WHAT THE TASK ASKS: Leave every image out, and print the remaining lines below exactly.

THE RECORDS:
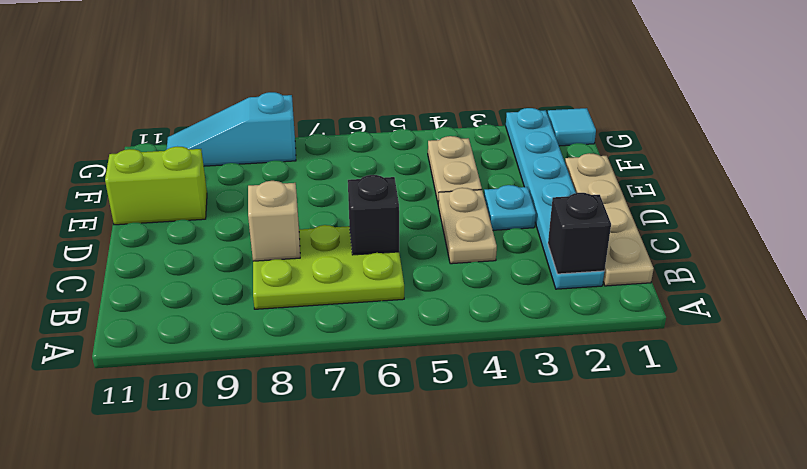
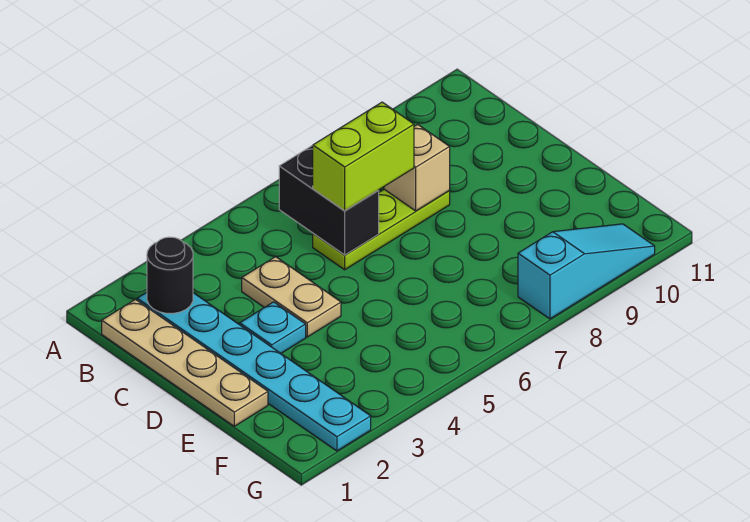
black brick B2 level 2 -> black round brick B2 level 2
lime plate B6:C8 level 1 -> lime plate C6:C8 level 1
black brick C6 level 2 -> black brick B6:C6 level 2
tan plate E4:F4 level 1 -> none
lime brick E10:E11 level 1 -> lime brick C6:C7 level 3
cyan tile G1 level 1 -> none

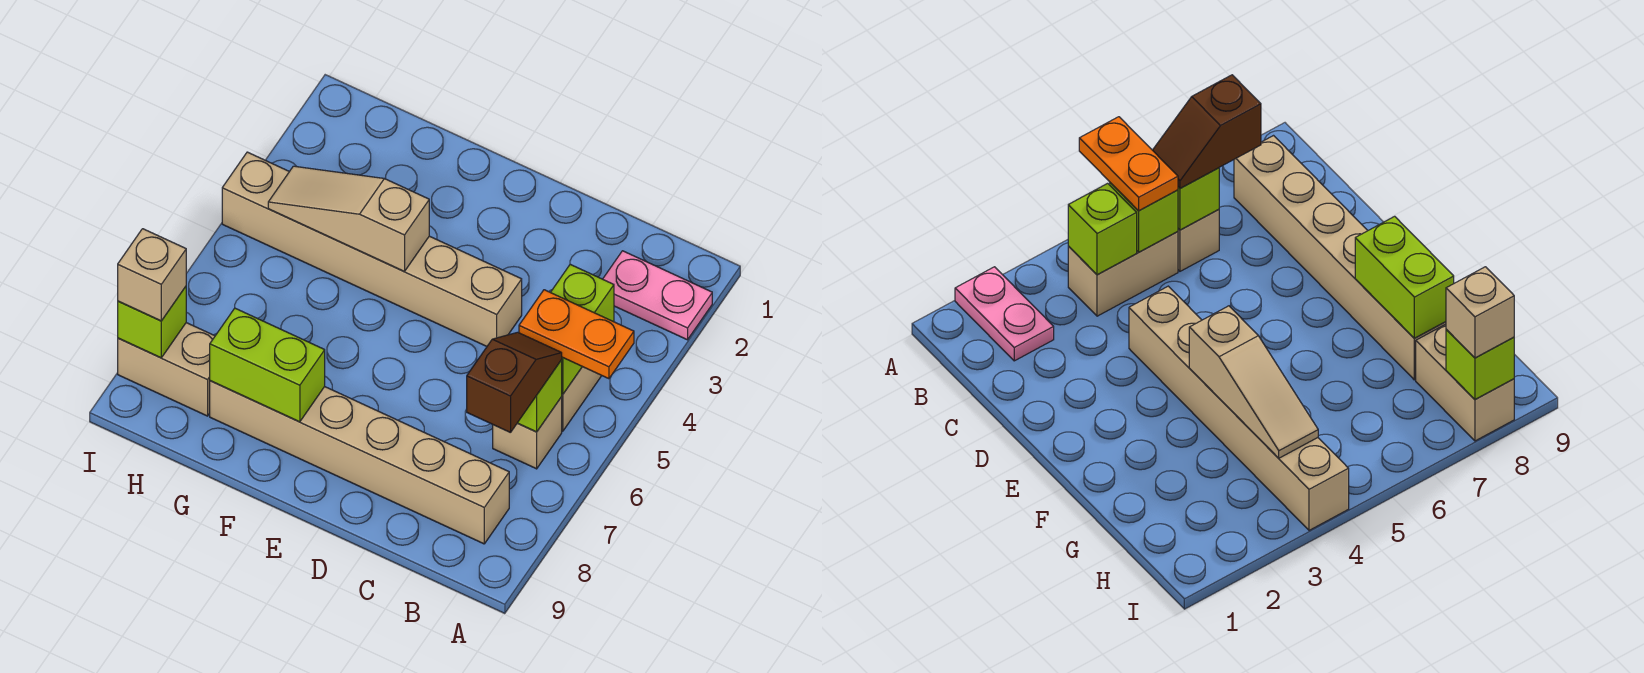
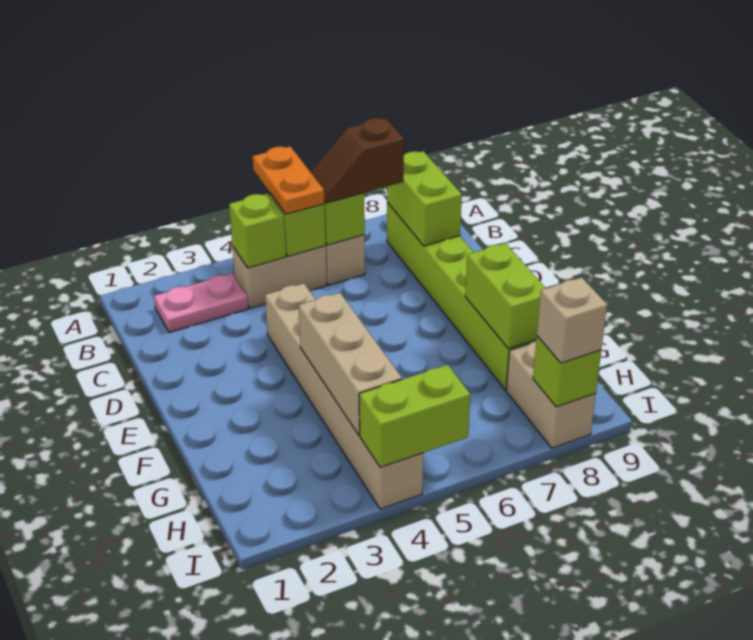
pink plate A2:B2 level 1 -> pink plate B2:B3 level 1
tan brick B8:G8 level 1 -> lime brick B8:G8 level 1
none -> lime brick B8:C8 level 2
tan slope F4:H4 level 2 top F -> tan brick F4:H4 level 2
none -> lime brick I4:I5 level 2

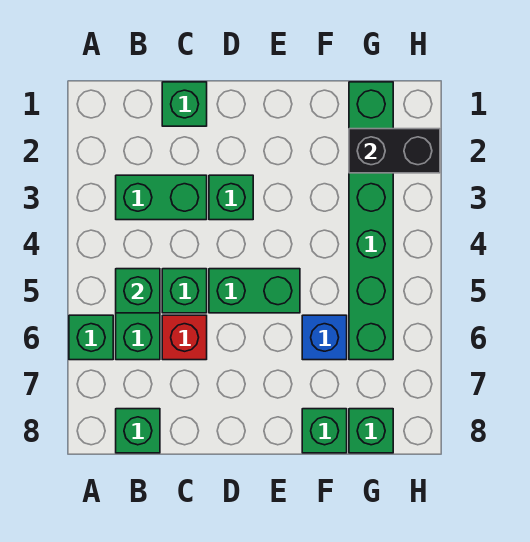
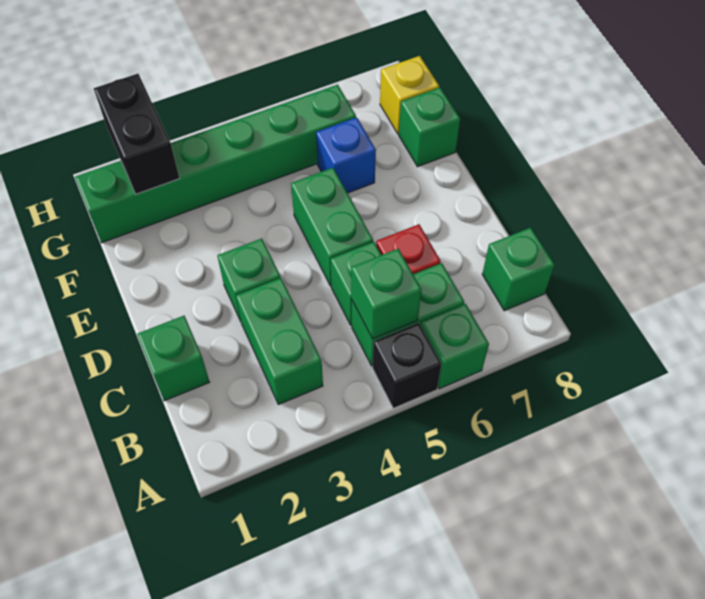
none -> black brick A5 level 1
green brick G8 level 1 -> yellow brick G8 level 1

WRITTEN RESPONSE:
black brick B2 level 2 -> black round brick B2 level 2
lime plate B6:C8 level 1 -> lime plate C6:C8 level 1
black brick C6 level 2 -> black brick B6:C6 level 2
tan plate E4:F4 level 1 -> none
lime brick E10:E11 level 1 -> lime brick C6:C7 level 3
cyan tile G1 level 1 -> none

pink plate A2:B2 level 1 -> pink plate B2:B3 level 1
tan brick B8:G8 level 1 -> lime brick B8:G8 level 1
none -> lime brick B8:C8 level 2
tan slope F4:H4 level 2 top F -> tan brick F4:H4 level 2
none -> lime brick I4:I5 level 2

none -> black brick A5 level 1
green brick G8 level 1 -> yellow brick G8 level 1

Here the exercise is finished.